- Goal of the exercise:
Present each line of the material below as a row in a Markdown table with the columns "Row" and "Shape change": "Row" holds a running number and "Shape change" holds the line. Omit the picture markers and any blank lines.

- Saved data entries:
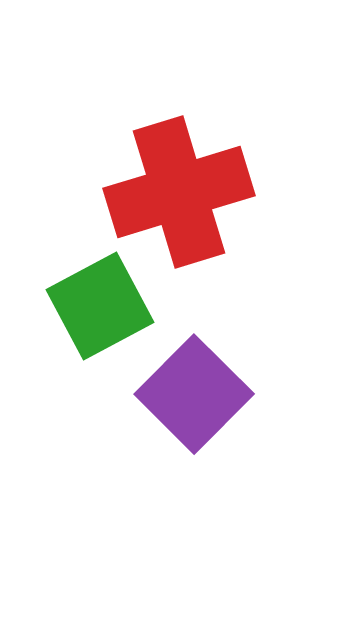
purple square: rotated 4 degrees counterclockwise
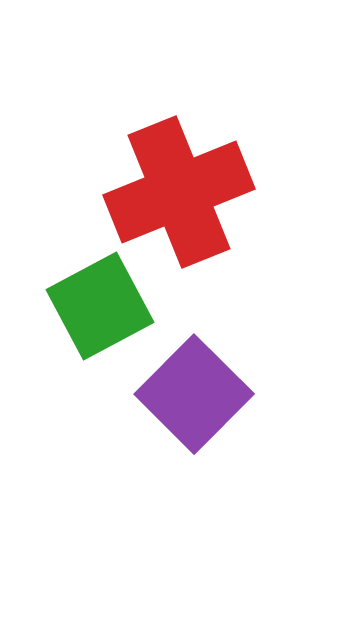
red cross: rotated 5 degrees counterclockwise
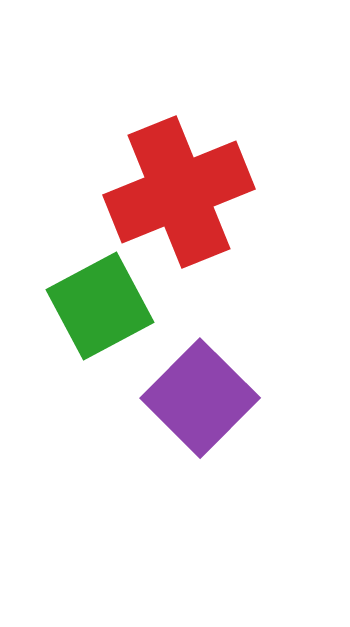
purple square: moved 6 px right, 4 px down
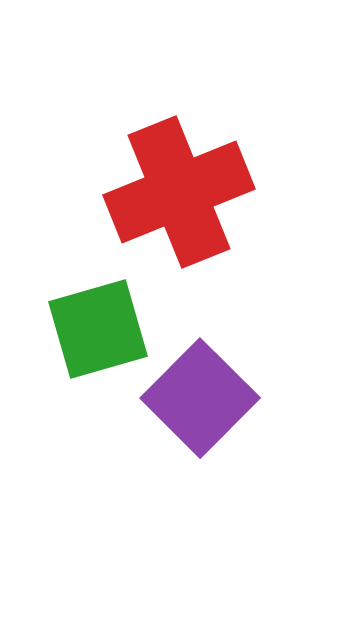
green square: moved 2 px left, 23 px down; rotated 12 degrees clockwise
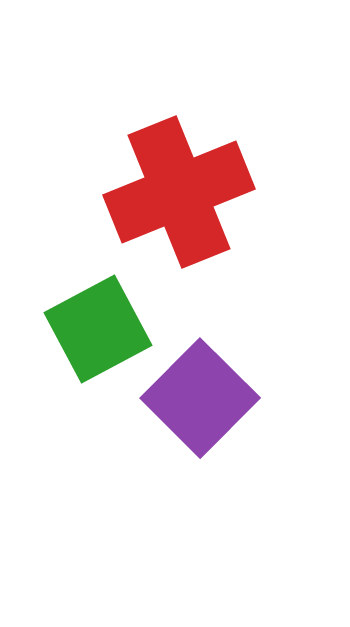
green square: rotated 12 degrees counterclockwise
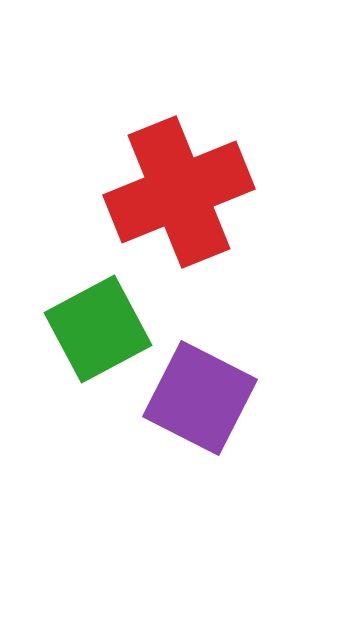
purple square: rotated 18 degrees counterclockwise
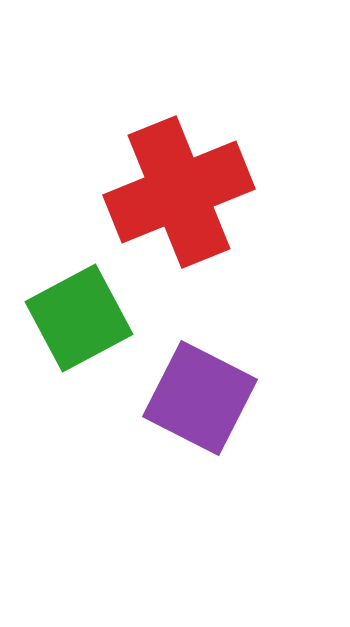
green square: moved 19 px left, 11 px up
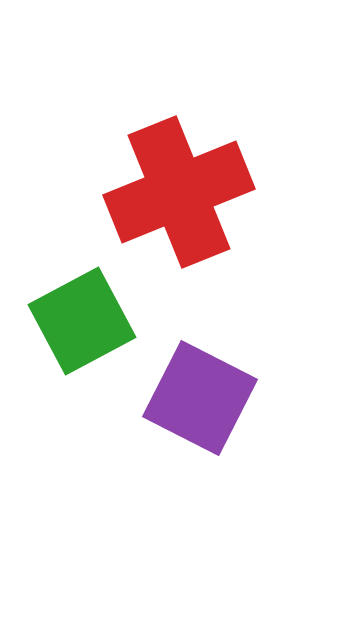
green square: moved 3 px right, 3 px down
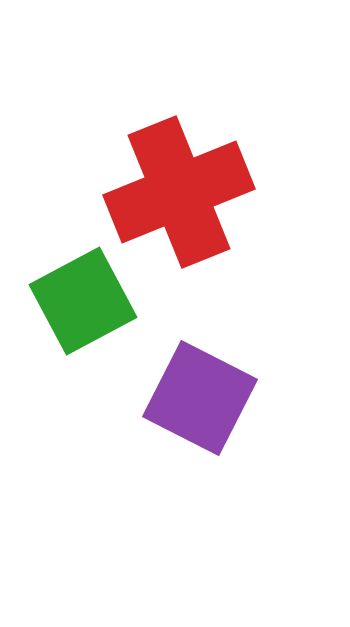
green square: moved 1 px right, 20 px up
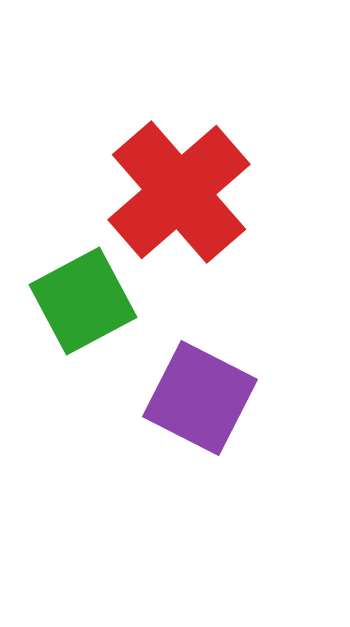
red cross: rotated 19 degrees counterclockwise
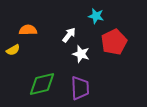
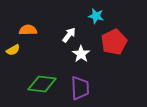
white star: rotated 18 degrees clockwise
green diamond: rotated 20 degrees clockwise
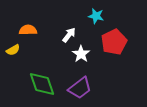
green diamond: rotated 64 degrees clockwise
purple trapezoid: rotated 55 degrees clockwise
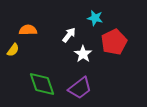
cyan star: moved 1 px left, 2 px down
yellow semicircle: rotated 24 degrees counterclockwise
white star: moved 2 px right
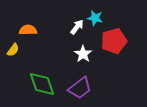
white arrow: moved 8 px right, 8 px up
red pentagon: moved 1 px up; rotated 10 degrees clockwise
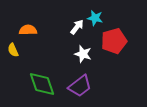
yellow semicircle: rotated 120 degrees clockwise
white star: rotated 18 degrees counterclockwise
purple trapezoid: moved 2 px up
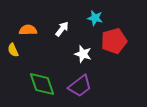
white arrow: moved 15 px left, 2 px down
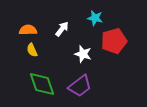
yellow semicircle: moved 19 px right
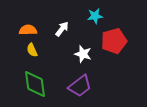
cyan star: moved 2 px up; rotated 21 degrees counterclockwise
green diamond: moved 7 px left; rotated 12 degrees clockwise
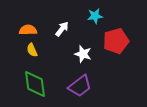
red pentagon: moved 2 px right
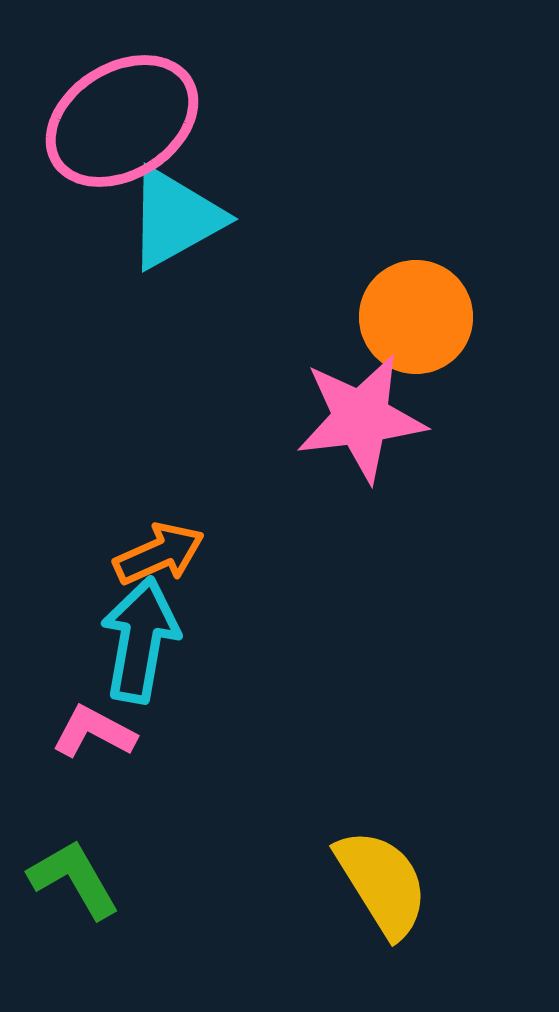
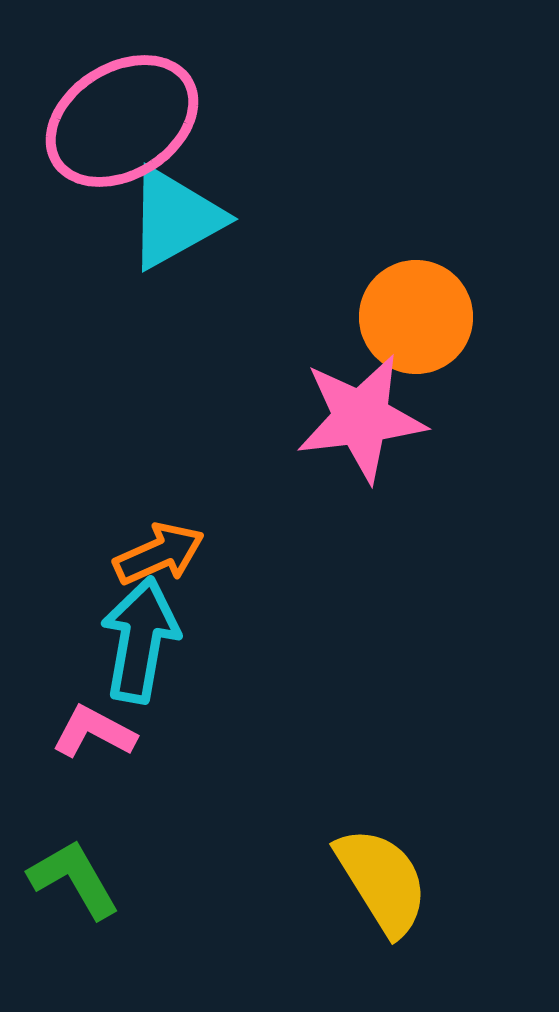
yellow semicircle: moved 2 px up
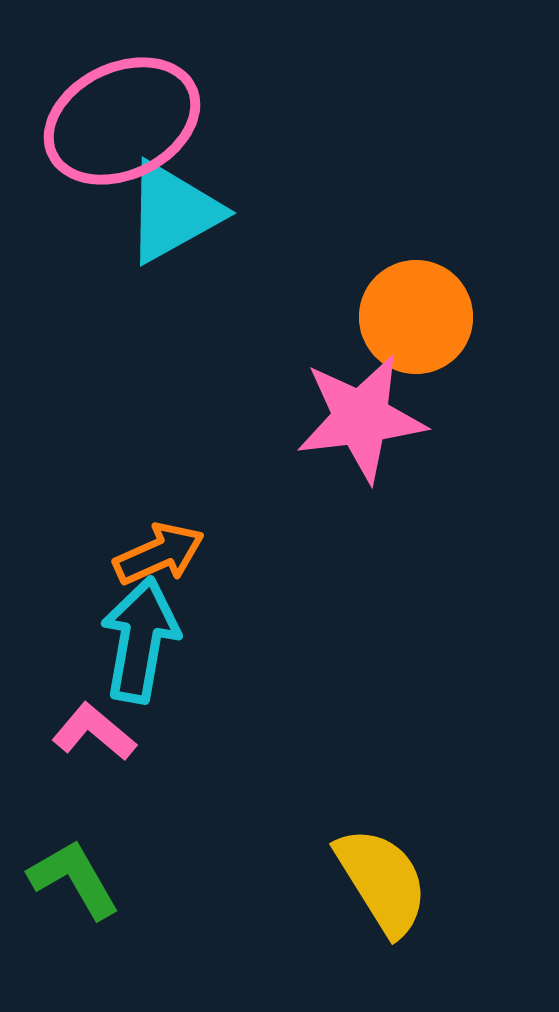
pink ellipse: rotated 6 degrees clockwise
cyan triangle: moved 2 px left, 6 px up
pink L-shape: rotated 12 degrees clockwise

- Complete answer:
| Row | Shape change |
|---|---|
| 1 | purple square: rotated 4 degrees counterclockwise |
| 2 | red cross: rotated 5 degrees counterclockwise |
| 3 | purple square: moved 6 px right, 4 px down |
| 4 | green square: moved 2 px left, 23 px down; rotated 12 degrees clockwise |
| 5 | green square: rotated 12 degrees counterclockwise |
| 6 | purple square: rotated 18 degrees counterclockwise |
| 7 | green square: moved 19 px left, 11 px up |
| 8 | green square: moved 3 px right, 3 px down |
| 9 | green square: moved 1 px right, 20 px up |
| 10 | red cross: rotated 19 degrees counterclockwise |
| 11 | white star: rotated 18 degrees clockwise |
| 12 | green diamond: rotated 20 degrees clockwise |
| 13 | green diamond: rotated 64 degrees clockwise |
| 14 | purple trapezoid: rotated 55 degrees clockwise |
| 15 | cyan star: moved 1 px left, 2 px down |
| 16 | yellow semicircle: rotated 24 degrees counterclockwise |
| 17 | white star: moved 2 px right |
| 18 | white arrow: moved 8 px right, 8 px up |
| 19 | red pentagon: moved 1 px up; rotated 10 degrees clockwise |
| 20 | yellow semicircle: rotated 120 degrees clockwise |
| 21 | white star: rotated 18 degrees counterclockwise |
| 22 | purple trapezoid: moved 2 px up |
| 23 | white arrow: moved 15 px left, 2 px down |
| 24 | yellow semicircle: moved 19 px right |
| 25 | cyan star: moved 2 px up; rotated 21 degrees counterclockwise |
| 26 | green diamond: moved 7 px left; rotated 12 degrees clockwise |
| 27 | red pentagon: moved 2 px right |
| 28 | yellow semicircle: moved 2 px up |
| 29 | pink ellipse: rotated 6 degrees clockwise |
| 30 | cyan triangle: moved 2 px left, 6 px up |
| 31 | pink L-shape: rotated 12 degrees clockwise |